Wherever a line in the records below contains "bowling", copy that line.

[Items from a dataset]
===============

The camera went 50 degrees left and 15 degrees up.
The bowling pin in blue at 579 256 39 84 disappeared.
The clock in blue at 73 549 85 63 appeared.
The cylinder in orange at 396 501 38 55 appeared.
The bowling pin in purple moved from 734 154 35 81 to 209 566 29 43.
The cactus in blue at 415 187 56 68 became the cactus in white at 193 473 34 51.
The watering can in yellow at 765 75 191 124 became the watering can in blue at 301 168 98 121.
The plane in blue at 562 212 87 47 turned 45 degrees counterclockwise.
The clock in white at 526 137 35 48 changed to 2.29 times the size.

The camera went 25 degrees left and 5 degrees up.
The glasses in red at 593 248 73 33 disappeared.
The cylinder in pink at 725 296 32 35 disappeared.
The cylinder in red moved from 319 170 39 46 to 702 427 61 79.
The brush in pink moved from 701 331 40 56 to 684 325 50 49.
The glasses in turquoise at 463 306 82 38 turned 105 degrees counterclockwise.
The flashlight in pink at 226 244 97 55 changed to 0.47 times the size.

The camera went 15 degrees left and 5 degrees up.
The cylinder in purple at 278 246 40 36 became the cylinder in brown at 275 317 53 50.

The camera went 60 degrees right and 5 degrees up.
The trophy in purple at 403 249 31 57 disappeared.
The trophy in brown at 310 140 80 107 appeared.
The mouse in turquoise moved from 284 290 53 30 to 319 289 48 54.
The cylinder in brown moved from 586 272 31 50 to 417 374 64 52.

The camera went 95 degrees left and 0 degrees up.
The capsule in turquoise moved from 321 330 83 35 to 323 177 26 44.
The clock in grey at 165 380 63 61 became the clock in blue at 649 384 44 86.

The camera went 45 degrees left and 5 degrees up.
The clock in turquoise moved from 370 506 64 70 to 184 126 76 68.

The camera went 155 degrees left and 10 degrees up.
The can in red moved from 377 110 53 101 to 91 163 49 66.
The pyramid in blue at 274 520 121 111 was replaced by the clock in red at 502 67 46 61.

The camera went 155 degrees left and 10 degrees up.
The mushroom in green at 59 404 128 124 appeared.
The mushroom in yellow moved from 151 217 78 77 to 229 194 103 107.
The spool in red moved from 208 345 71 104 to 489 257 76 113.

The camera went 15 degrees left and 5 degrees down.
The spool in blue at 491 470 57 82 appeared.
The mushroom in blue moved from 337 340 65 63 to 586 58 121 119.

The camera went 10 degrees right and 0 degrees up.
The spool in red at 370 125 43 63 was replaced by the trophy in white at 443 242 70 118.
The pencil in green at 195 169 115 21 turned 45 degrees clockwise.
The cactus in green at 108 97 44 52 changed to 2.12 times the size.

===============

• Your response
The bowling pin in blue at 579 256 39 84 disappeared.
The bowling pin in purple moved from 734 154 35 81 to 209 566 29 43.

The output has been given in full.